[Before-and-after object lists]

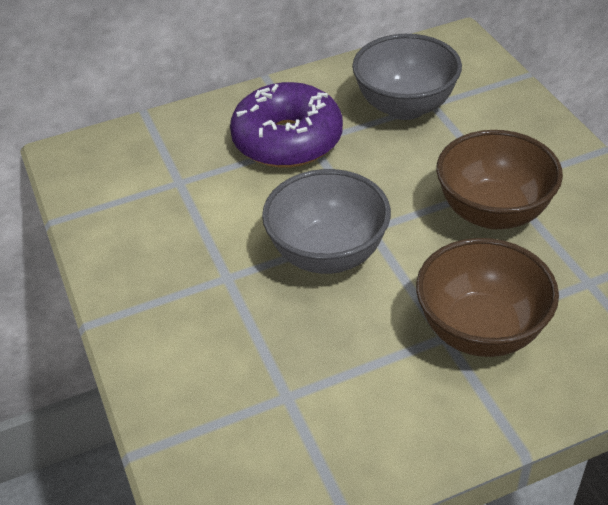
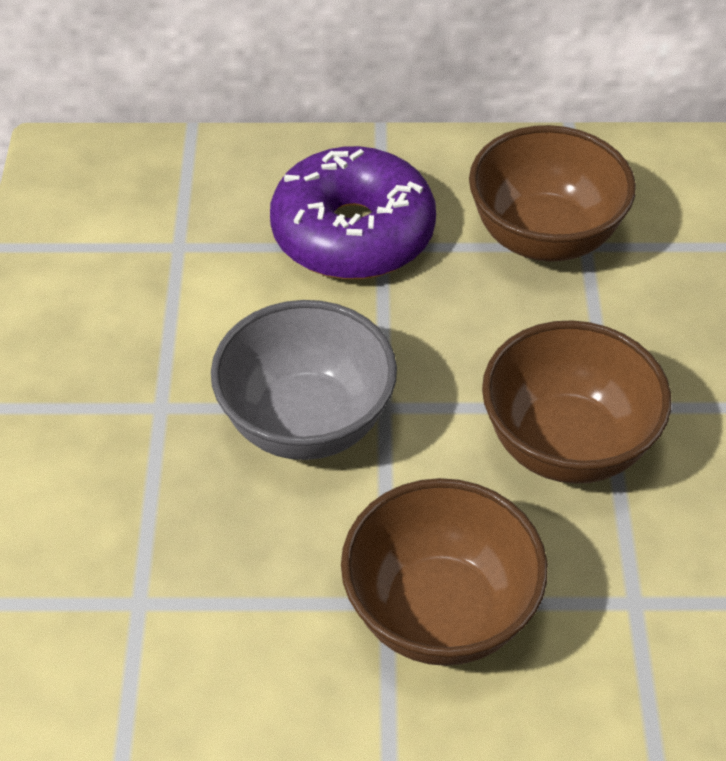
camera: 20 degrees right, 5 degrees up
(405, 107) = (544, 237): grey bowl -> brown bowl

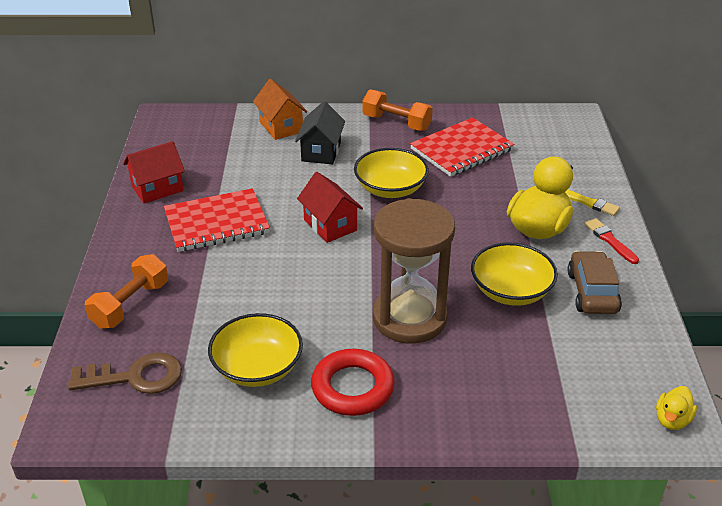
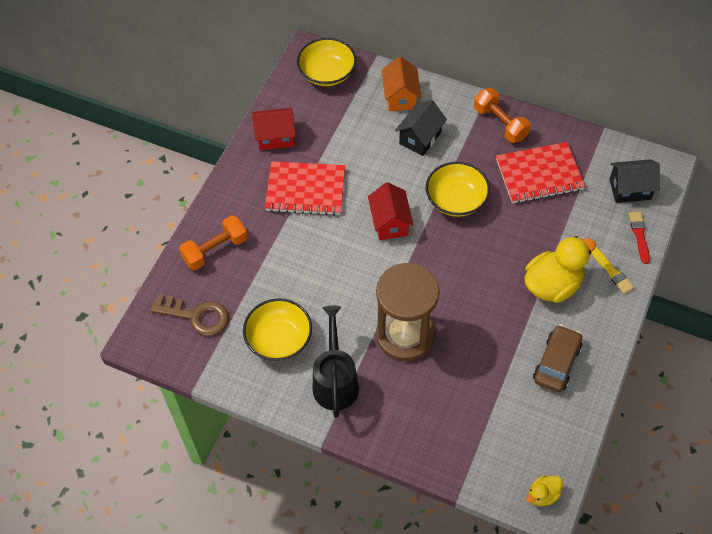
camera: 25 degrees right, 20 degrees up
(352, 387) = (335, 380): red ring -> black watering can
(511, 291) = (494, 338): yellow bowl -> yellow bowl (327, 73)
(556, 139) = (630, 189): none -> black house
(610, 240) = (604, 318): red brush -> red brush (639, 235)

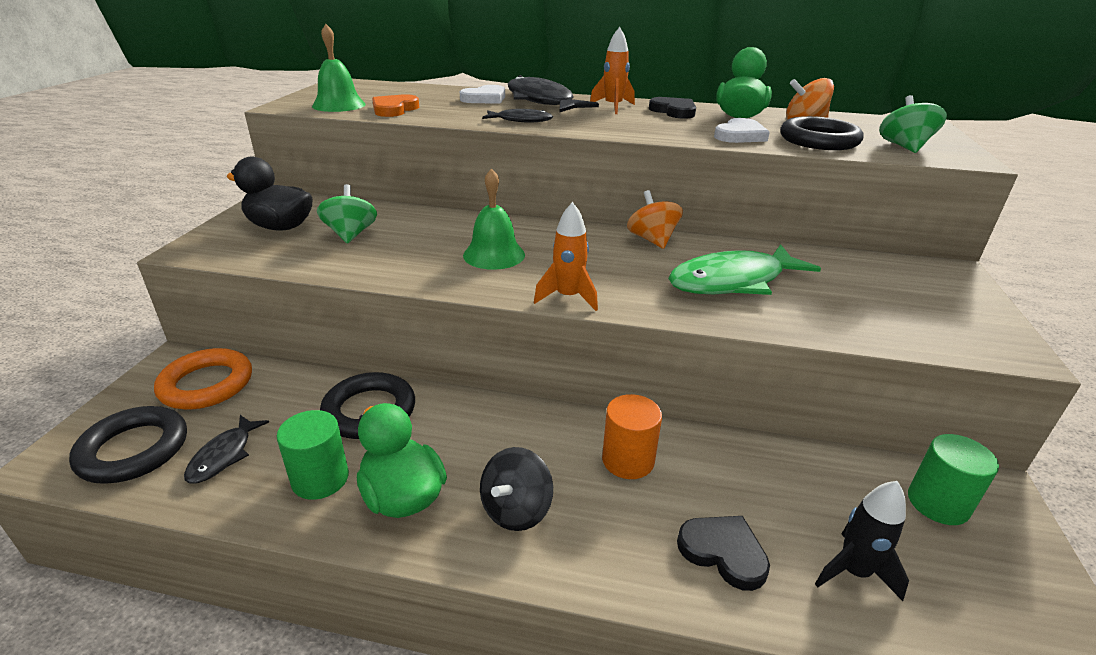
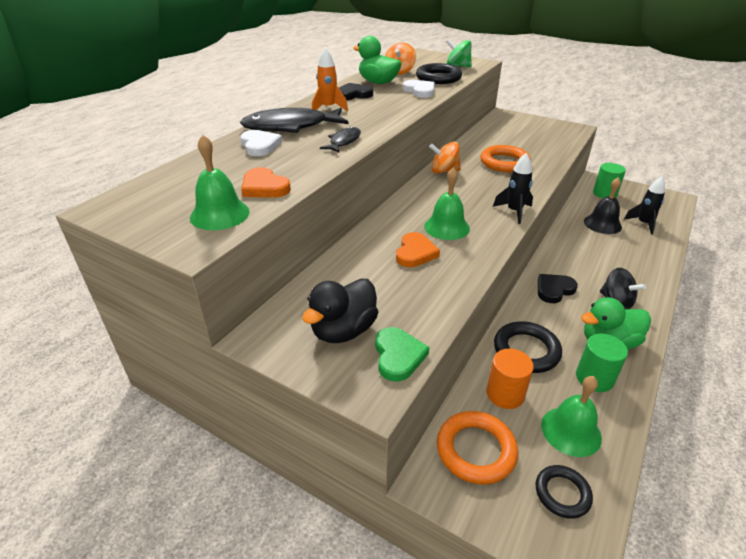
camera: 70 degrees left, 5 degrees up
(133, 450) = (562, 493): black ring -> black ring, size x0.64
(224, 455) = (571, 431): black fish -> green bell
(241, 253) = (398, 356): none -> green heart
(350, 234) = (382, 288): green spinning top -> none
(425, 243) = (415, 253): none -> orange heart
(568, 297) = (514, 212): orange rocket -> black rocket
(628, 460) = (578, 259): orange cylinder -> orange cylinder (505, 394)
(723, 552) = (637, 249): black heart -> black heart (554, 290)
(733, 281) = (504, 163): green fish -> orange ring
(787, 496) = (602, 224): none -> black bell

TASK
Copy back exactly the lines above from the one containing "(556, 139) = (630, 189): none -> black house" through the one containing "(425, 243) = (415, 253): none -> orange heart", and leave every picture behind.

EXERCISE RESULT
(556, 139) = (630, 189): none -> black house
(610, 240) = (604, 318): red brush -> red brush (639, 235)

camera: 70 degrees left, 5 degrees up
(133, 450) = (562, 493): black ring -> black ring, size x0.64
(224, 455) = (571, 431): black fish -> green bell
(241, 253) = (398, 356): none -> green heart
(350, 234) = (382, 288): green spinning top -> none
(425, 243) = (415, 253): none -> orange heart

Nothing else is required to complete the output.